** Opening Dataset records block **

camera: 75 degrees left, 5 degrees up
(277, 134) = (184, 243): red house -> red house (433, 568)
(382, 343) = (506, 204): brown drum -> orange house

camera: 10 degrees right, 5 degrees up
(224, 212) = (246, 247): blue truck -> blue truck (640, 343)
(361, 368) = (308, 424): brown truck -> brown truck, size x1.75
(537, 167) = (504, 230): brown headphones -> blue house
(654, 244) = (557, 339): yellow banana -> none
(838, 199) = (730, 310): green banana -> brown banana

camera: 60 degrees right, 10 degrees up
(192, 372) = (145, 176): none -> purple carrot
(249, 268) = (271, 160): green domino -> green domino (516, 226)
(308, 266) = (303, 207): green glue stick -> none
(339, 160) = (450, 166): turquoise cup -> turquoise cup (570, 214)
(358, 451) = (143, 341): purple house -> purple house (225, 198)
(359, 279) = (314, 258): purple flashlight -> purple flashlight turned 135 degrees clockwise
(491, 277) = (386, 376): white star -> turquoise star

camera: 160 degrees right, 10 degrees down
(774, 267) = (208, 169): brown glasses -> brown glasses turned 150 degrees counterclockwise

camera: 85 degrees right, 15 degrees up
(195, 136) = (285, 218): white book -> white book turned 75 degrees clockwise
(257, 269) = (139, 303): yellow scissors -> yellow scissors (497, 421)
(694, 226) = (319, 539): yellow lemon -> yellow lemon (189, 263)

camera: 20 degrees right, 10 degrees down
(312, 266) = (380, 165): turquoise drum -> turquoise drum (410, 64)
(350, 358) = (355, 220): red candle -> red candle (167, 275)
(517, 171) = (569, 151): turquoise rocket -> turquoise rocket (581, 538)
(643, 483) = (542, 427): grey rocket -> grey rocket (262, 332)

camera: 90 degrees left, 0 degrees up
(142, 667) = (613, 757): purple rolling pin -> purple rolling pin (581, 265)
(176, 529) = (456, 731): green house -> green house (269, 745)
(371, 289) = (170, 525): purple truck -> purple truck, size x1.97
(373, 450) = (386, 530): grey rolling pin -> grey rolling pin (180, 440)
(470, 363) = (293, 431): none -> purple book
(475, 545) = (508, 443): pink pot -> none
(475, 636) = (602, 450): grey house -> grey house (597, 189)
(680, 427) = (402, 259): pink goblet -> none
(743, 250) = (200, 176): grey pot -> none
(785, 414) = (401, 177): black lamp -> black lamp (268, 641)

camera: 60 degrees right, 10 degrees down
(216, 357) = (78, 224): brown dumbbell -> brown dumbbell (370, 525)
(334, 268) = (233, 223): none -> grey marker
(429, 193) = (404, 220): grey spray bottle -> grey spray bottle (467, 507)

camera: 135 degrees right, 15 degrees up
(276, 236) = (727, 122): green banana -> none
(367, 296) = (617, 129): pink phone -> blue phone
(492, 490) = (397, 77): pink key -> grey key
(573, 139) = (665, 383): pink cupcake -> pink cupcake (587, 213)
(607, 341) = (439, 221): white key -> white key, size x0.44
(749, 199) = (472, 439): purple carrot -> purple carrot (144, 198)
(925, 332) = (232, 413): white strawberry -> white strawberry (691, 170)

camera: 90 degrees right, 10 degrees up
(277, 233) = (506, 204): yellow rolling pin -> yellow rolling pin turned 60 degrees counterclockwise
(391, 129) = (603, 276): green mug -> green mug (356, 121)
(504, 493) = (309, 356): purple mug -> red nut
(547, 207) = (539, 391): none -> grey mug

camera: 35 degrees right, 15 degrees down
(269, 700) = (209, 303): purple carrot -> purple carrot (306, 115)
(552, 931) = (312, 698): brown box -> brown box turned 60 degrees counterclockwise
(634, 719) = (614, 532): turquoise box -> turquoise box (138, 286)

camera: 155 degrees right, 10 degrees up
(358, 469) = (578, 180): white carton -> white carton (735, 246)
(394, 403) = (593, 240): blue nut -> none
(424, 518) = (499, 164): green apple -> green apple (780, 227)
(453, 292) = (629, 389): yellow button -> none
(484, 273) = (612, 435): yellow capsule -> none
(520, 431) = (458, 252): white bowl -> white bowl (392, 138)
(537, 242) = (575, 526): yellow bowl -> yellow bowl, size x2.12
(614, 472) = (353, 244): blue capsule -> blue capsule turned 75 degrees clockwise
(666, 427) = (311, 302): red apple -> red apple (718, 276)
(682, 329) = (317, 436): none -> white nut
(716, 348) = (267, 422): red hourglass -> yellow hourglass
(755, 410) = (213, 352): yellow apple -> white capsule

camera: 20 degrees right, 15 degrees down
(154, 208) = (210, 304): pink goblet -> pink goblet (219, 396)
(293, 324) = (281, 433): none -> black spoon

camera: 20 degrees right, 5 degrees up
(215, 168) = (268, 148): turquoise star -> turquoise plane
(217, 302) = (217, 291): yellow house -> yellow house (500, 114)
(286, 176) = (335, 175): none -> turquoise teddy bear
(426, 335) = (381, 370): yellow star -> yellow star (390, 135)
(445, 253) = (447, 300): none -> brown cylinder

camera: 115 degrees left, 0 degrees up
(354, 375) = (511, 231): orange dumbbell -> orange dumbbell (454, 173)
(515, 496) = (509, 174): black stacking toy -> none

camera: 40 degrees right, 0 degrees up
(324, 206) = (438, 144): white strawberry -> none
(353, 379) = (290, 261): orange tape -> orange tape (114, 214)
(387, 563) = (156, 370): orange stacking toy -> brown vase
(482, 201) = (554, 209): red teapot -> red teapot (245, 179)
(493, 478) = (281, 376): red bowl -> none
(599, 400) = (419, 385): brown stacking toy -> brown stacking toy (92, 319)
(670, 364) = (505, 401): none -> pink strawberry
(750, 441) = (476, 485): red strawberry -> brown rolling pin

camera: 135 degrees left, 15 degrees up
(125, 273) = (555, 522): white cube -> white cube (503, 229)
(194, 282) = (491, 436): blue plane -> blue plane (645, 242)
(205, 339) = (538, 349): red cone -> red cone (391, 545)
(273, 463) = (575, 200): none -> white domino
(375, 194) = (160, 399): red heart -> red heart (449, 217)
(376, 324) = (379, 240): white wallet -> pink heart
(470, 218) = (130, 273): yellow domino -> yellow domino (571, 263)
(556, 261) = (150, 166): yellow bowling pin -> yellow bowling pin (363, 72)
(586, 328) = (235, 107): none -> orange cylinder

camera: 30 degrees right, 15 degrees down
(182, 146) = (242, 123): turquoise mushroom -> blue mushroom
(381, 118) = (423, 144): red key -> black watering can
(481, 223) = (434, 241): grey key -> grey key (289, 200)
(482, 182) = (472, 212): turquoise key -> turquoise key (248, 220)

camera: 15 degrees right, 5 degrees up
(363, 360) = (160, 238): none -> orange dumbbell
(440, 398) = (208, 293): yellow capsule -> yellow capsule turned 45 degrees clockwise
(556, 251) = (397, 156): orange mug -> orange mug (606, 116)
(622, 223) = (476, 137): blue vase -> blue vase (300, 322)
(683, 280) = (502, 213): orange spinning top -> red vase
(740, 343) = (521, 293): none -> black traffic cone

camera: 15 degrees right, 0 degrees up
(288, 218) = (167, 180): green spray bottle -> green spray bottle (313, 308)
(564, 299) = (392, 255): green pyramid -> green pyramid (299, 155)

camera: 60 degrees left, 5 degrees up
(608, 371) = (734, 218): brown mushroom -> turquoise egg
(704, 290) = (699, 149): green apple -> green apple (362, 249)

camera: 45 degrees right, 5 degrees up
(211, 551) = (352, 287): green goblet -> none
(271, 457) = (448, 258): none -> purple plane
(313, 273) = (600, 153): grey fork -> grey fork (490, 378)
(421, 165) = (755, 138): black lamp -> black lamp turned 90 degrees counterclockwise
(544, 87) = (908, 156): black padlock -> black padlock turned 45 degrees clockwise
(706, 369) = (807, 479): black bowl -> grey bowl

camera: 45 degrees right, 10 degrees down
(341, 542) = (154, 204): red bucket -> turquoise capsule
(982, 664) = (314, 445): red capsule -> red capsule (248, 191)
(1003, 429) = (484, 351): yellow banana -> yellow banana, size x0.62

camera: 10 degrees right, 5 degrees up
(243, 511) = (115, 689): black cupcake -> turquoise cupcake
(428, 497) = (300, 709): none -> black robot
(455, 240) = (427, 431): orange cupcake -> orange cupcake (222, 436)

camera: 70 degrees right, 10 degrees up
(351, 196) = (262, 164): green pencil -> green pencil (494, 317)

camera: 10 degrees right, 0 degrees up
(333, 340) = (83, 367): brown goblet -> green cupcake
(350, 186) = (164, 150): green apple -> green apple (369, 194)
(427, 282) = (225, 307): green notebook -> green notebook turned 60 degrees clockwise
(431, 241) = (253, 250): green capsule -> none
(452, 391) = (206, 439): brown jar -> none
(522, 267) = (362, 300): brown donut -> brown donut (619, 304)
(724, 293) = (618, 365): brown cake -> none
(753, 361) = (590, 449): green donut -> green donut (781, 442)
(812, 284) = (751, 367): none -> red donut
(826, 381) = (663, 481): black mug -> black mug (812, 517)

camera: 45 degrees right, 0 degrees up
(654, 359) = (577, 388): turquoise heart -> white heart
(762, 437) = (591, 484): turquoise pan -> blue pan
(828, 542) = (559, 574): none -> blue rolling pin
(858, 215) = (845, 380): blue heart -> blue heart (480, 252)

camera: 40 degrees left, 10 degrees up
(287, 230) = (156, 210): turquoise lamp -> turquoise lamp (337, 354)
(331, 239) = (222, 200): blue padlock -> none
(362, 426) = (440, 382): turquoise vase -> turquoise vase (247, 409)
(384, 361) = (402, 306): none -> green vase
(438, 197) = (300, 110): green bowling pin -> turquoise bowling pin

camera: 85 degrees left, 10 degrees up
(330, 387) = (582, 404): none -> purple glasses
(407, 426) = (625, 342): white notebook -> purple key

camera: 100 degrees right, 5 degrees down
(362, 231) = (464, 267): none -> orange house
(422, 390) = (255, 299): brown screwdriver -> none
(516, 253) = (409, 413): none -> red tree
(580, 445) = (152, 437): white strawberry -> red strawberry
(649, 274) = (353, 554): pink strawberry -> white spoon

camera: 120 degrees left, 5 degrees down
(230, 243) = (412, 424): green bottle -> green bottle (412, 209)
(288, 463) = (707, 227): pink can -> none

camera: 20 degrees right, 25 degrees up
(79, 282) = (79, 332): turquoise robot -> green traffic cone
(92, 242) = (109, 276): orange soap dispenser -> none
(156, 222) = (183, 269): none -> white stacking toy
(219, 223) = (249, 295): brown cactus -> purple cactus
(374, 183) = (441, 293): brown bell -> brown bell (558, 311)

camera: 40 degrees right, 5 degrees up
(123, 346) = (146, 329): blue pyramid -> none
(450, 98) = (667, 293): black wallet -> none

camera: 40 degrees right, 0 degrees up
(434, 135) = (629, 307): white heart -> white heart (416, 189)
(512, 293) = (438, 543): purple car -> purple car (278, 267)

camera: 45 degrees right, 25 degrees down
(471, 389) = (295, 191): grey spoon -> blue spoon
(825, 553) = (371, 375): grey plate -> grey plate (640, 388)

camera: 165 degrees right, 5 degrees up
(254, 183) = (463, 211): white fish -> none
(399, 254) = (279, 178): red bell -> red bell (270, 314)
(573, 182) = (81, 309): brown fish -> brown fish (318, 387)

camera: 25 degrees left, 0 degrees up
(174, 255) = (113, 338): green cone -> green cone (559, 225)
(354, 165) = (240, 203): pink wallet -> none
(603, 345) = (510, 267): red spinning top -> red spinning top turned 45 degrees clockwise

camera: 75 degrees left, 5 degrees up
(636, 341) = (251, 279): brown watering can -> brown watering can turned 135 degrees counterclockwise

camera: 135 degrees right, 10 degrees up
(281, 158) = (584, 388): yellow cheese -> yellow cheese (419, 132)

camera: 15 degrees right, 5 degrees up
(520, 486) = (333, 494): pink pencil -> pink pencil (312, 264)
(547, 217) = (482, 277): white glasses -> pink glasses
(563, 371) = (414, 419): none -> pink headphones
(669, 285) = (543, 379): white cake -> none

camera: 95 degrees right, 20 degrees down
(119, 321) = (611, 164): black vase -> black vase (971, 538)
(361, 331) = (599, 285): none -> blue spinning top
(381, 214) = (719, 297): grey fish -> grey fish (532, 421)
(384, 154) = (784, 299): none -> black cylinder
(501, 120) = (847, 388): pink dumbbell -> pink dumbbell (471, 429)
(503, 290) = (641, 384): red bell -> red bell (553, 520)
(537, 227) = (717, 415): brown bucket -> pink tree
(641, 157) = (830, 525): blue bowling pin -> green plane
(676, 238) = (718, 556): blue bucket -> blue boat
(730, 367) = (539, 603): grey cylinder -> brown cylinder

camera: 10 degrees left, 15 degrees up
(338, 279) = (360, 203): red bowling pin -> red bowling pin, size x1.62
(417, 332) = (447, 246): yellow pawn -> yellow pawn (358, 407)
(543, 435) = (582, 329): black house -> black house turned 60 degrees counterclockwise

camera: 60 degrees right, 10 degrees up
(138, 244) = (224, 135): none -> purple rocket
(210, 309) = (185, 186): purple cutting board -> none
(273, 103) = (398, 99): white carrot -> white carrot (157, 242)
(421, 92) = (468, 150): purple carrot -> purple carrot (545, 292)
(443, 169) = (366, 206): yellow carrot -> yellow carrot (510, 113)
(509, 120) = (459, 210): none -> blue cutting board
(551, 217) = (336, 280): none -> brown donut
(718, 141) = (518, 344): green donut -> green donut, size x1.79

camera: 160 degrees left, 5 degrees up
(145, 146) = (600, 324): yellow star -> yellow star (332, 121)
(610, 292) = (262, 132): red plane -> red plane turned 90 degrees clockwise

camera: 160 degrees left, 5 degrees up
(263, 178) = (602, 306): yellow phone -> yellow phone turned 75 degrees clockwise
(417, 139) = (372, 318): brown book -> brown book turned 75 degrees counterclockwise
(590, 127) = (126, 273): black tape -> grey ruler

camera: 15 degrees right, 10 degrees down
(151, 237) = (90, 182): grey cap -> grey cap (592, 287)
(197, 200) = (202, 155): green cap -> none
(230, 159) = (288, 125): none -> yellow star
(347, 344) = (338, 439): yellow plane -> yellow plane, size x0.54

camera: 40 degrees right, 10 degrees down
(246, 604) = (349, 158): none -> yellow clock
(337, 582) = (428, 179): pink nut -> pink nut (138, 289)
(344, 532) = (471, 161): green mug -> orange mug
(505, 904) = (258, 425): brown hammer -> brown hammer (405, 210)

** Closing Dataset records block **

**Task to carry out**
Across the entries above, find the lines with the string "glasses" and copy them.

**Written solution**
(774, 267) = (208, 169): brown glasses -> brown glasses turned 150 degrees counterclockwise
(330, 387) = (582, 404): none -> purple glasses
(547, 217) = (482, 277): white glasses -> pink glasses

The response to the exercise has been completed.